▶ WHAT TO DO:
Give the data again exactly, without images.

Colored object listings
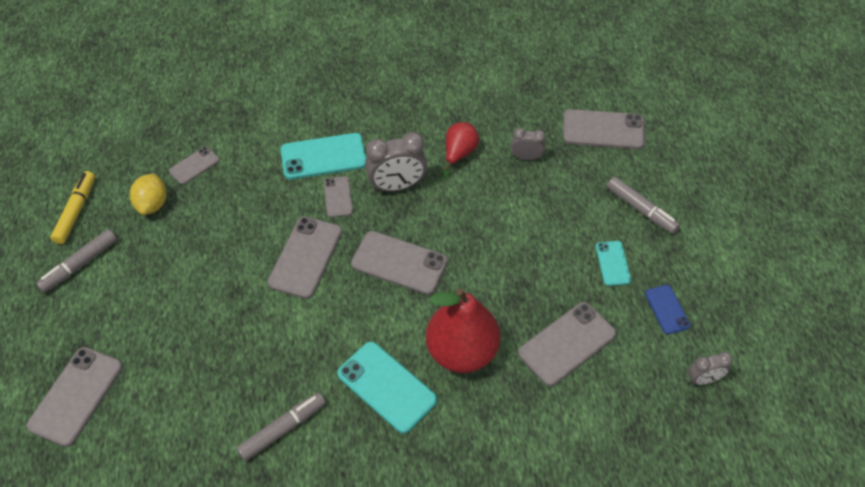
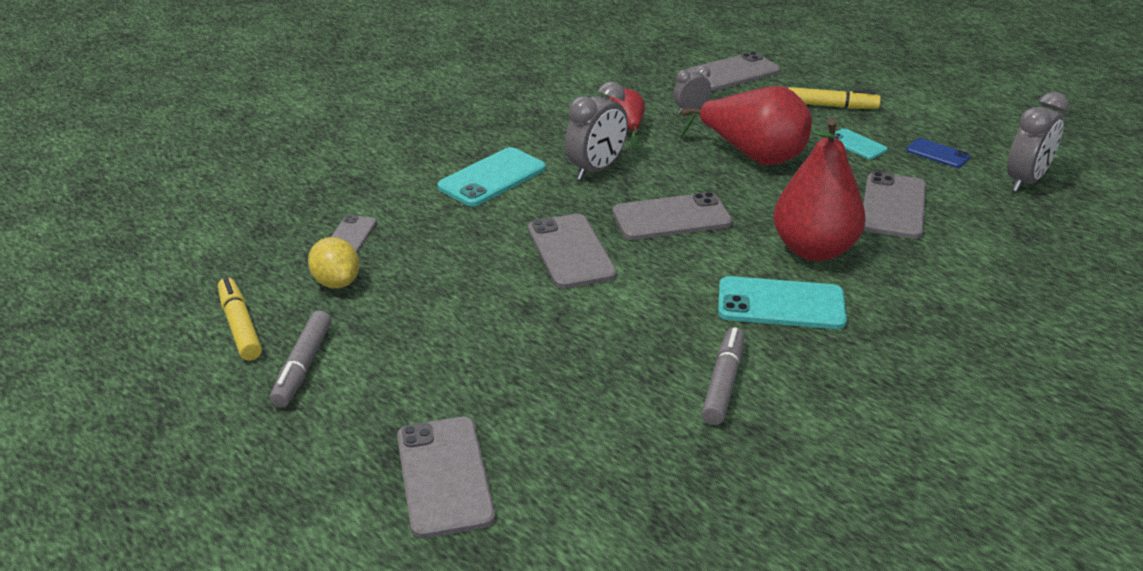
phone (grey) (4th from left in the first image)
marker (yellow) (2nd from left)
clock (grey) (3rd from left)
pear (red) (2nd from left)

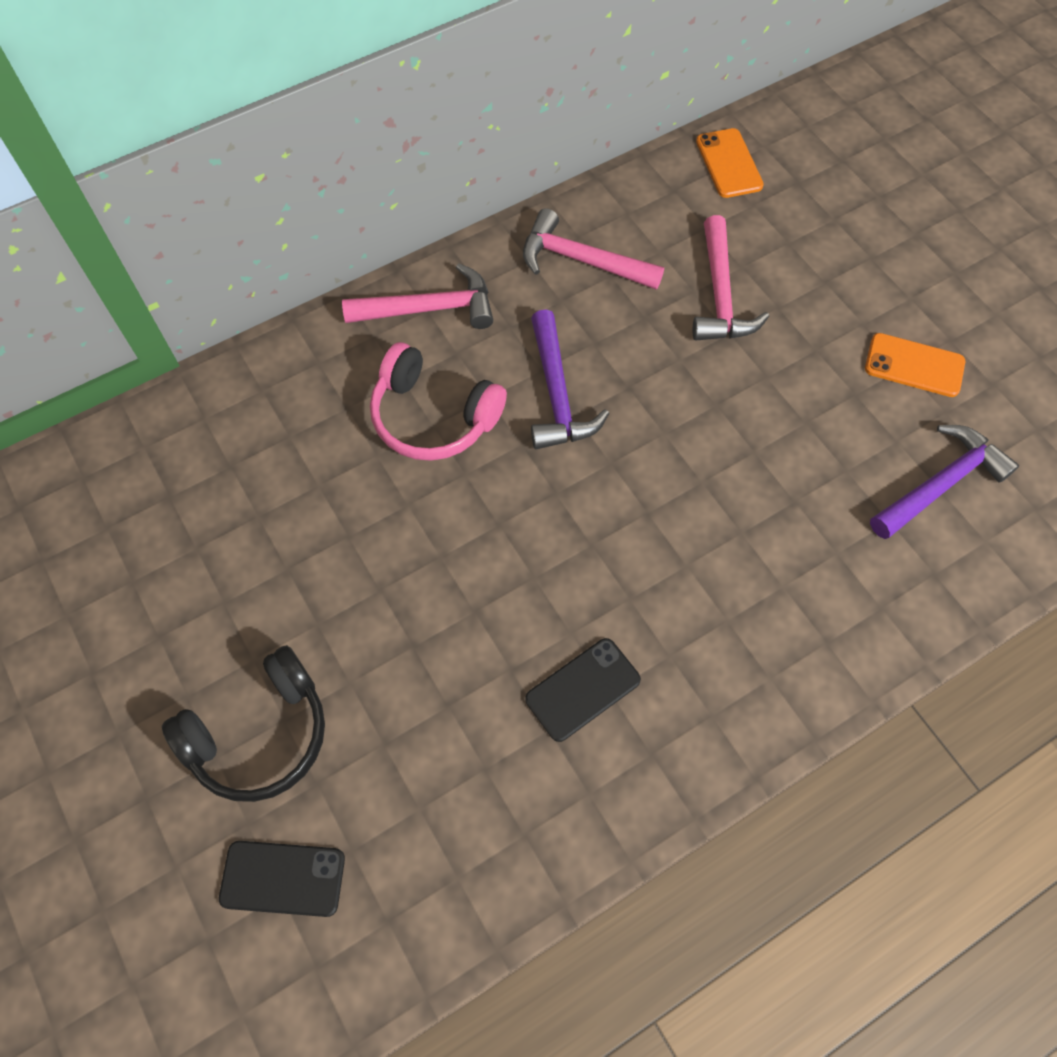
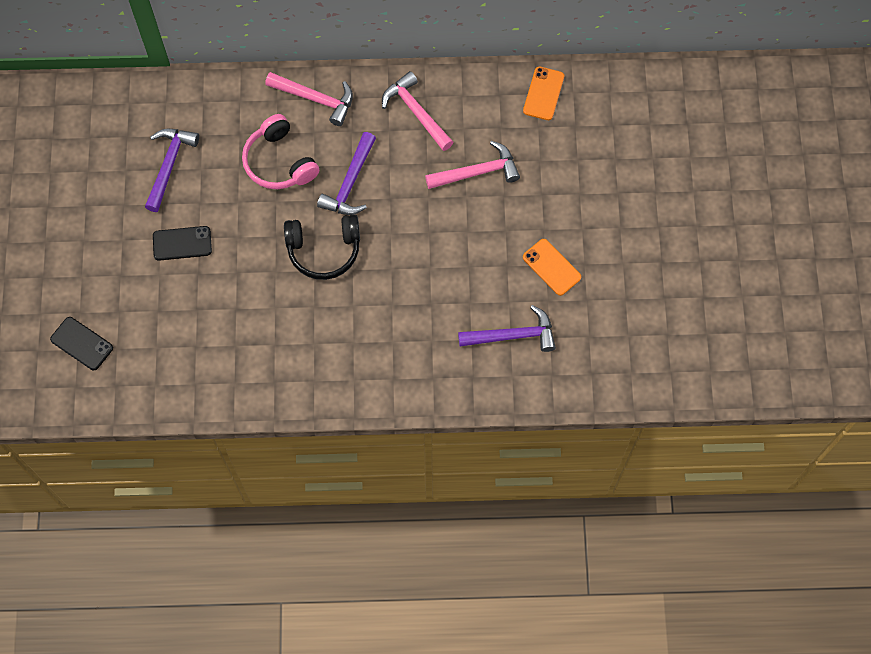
headphones (black)
phone (black) (2nd from left)
hammer (pink) (3rd from left)
hammer (purple) (1st from left)

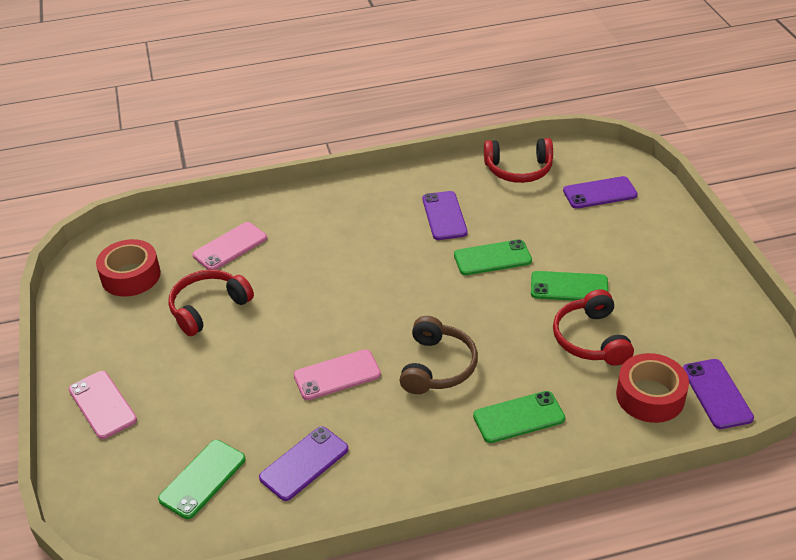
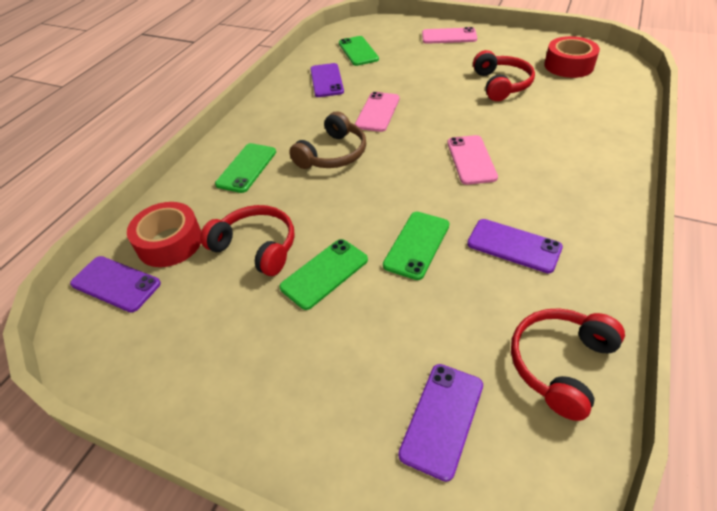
phone (pink) (3rd from left)
headphones (brown)

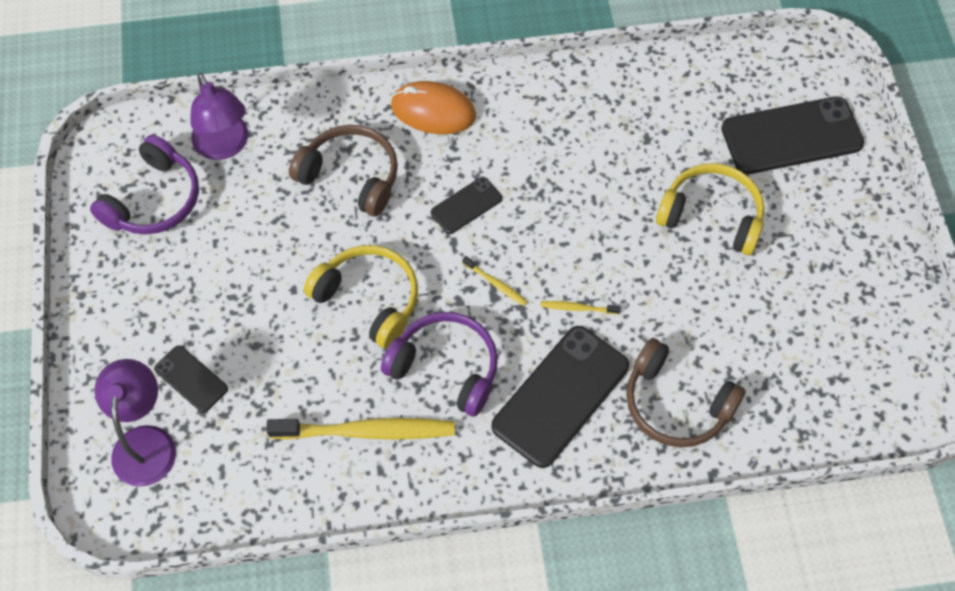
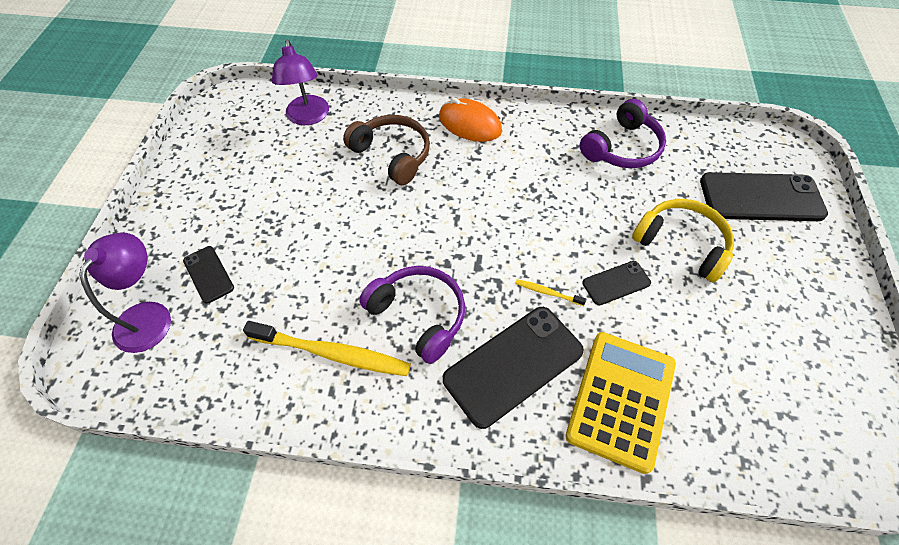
headphones (purple) (2nd from left)
headphones (yellow) (1st from left in the first image)
phone (black) (3rd from left)
toothbrush (yellow) (2nd from left in the first image)
calculator (yellow)

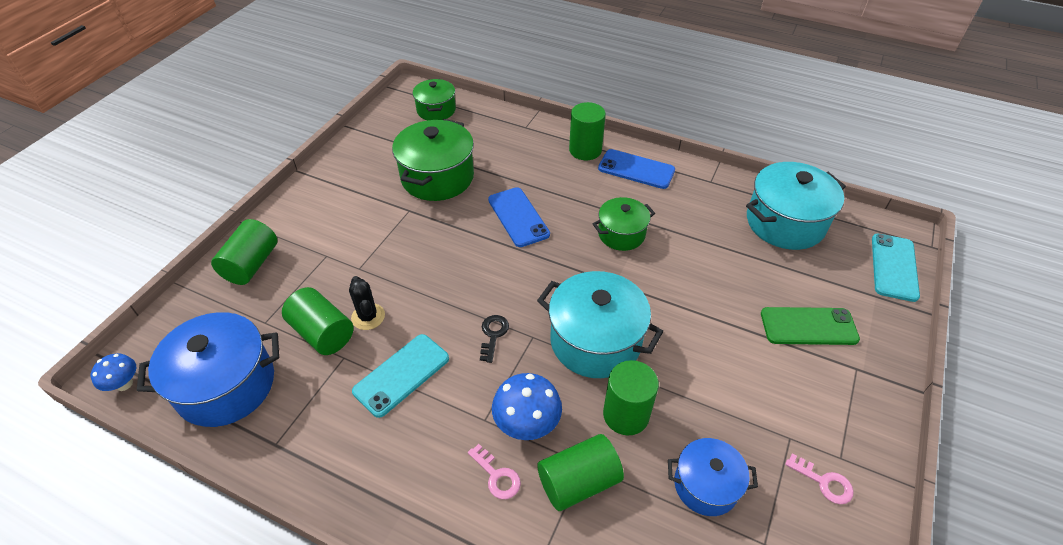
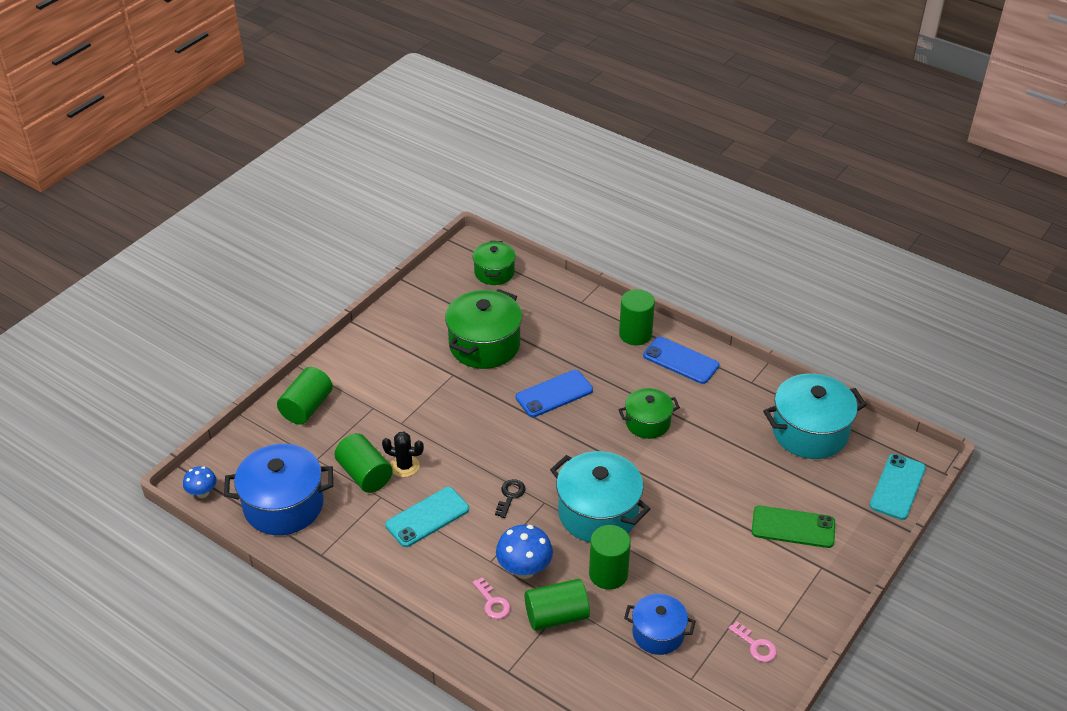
cactus (black)
phone (blue) (1st from left)

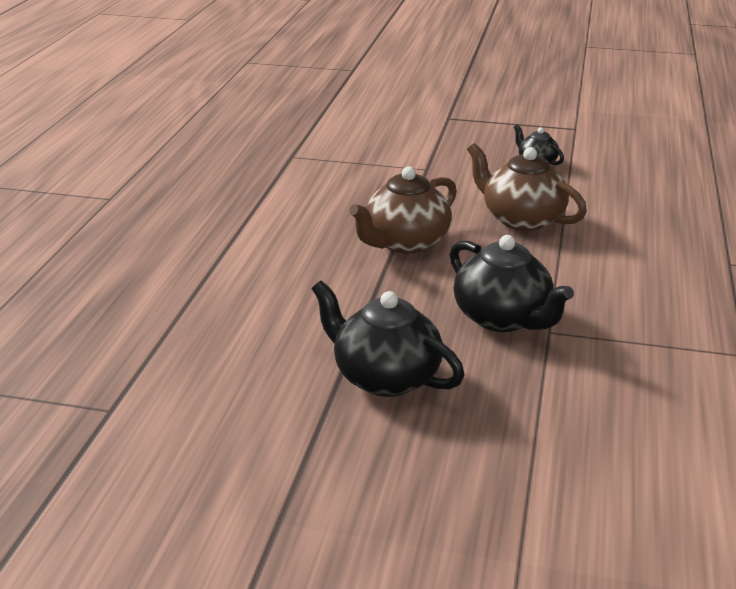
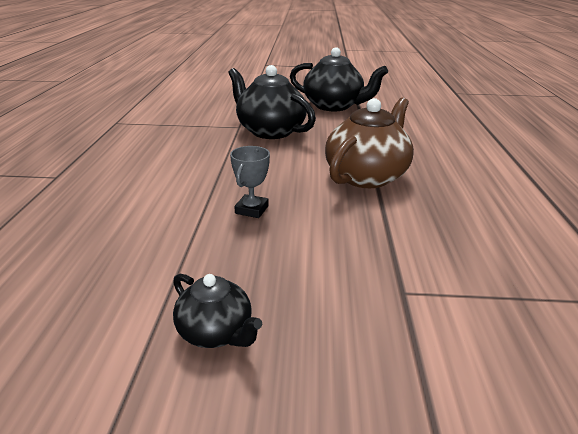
trophy (grey)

▶ SOLUTION TO THE PROBLEM:
phone (grey) (4th from left in the first image)
marker (yellow) (2nd from left)
clock (grey) (3rd from left)
pear (red) (2nd from left)

headphones (black)
phone (black) (2nd from left)
hammer (pink) (3rd from left)
hammer (purple) (1st from left)

phone (pink) (3rd from left)
headphones (brown)

headphones (purple) (2nd from left)
headphones (yellow) (1st from left in the first image)
phone (black) (3rd from left)
toothbrush (yellow) (2nd from left in the first image)
calculator (yellow)

cactus (black)
phone (blue) (1st from left)

trophy (grey)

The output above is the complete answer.